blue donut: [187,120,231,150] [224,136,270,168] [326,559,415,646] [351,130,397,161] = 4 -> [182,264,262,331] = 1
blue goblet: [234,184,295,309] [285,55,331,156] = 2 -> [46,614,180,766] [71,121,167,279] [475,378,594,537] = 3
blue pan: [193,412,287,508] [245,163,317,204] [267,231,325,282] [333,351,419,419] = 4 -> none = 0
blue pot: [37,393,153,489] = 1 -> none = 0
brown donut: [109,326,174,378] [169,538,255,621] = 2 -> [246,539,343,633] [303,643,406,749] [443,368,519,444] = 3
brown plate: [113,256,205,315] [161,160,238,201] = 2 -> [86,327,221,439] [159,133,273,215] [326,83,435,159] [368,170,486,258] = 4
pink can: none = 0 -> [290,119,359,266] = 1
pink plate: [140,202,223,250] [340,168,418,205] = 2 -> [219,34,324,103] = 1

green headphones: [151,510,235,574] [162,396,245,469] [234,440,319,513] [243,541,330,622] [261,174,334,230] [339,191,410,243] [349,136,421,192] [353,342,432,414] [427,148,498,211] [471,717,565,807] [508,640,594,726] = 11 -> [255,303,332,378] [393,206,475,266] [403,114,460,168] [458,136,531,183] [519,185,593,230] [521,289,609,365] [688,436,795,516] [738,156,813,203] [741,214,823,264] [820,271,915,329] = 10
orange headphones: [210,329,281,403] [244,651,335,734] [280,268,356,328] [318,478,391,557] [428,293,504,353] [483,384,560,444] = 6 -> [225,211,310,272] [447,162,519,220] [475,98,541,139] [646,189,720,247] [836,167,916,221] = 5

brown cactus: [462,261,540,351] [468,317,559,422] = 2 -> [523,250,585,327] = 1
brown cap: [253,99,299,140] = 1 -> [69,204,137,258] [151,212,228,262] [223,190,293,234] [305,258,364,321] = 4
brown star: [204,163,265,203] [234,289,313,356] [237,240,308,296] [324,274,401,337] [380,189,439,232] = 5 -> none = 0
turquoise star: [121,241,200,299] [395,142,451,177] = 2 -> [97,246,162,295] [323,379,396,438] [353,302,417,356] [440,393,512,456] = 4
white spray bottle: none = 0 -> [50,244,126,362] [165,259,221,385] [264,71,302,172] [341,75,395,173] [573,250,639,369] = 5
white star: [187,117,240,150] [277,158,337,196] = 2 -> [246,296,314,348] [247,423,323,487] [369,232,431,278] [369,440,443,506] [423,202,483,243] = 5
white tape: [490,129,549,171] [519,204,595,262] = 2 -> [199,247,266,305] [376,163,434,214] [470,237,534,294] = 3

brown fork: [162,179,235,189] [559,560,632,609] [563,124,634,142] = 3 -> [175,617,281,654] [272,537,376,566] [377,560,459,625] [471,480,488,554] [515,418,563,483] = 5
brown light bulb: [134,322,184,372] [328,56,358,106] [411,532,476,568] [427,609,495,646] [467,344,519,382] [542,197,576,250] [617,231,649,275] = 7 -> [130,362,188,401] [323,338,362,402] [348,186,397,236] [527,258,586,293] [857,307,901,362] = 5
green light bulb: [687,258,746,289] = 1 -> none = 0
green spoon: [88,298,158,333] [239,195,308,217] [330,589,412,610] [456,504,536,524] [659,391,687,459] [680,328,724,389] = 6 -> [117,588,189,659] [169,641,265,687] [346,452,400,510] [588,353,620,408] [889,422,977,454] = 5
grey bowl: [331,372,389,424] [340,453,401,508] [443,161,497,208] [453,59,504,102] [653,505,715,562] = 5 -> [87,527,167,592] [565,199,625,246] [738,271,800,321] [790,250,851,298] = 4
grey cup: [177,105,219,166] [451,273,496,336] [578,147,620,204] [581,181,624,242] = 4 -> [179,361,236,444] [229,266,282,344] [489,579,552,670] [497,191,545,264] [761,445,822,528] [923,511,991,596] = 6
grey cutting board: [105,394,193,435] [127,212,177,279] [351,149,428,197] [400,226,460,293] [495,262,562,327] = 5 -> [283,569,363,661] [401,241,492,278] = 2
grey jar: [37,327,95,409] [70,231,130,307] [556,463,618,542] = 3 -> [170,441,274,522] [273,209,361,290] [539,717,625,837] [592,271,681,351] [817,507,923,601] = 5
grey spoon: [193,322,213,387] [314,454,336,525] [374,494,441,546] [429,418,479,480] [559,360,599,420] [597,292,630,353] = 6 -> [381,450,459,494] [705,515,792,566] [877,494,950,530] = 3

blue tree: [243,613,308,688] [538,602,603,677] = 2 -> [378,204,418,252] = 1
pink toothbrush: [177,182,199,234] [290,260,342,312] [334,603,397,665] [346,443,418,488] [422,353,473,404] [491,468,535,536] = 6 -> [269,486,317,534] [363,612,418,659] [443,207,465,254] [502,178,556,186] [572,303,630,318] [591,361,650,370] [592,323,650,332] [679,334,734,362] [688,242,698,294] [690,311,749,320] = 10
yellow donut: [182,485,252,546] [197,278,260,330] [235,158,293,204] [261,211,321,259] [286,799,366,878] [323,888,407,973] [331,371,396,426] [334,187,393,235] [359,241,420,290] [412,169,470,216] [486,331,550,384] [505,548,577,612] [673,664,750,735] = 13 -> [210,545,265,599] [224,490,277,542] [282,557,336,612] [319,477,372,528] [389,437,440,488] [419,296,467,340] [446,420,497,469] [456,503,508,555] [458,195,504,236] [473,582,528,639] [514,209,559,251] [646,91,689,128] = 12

▶ [Problem to work on]
The first line of the entries, the line with "pink plate: [140,202,223,250]", and every line between them should be retyped exactly, and nothing else.

▶ [Exercise response]
blue donut: [187,120,231,150] [224,136,270,168] [326,559,415,646] [351,130,397,161] = 4 -> [182,264,262,331] = 1
blue goblet: [234,184,295,309] [285,55,331,156] = 2 -> [46,614,180,766] [71,121,167,279] [475,378,594,537] = 3
blue pan: [193,412,287,508] [245,163,317,204] [267,231,325,282] [333,351,419,419] = 4 -> none = 0
blue pot: [37,393,153,489] = 1 -> none = 0
brown donut: [109,326,174,378] [169,538,255,621] = 2 -> [246,539,343,633] [303,643,406,749] [443,368,519,444] = 3
brown plate: [113,256,205,315] [161,160,238,201] = 2 -> [86,327,221,439] [159,133,273,215] [326,83,435,159] [368,170,486,258] = 4
pink can: none = 0 -> [290,119,359,266] = 1
pink plate: [140,202,223,250] [340,168,418,205] = 2 -> [219,34,324,103] = 1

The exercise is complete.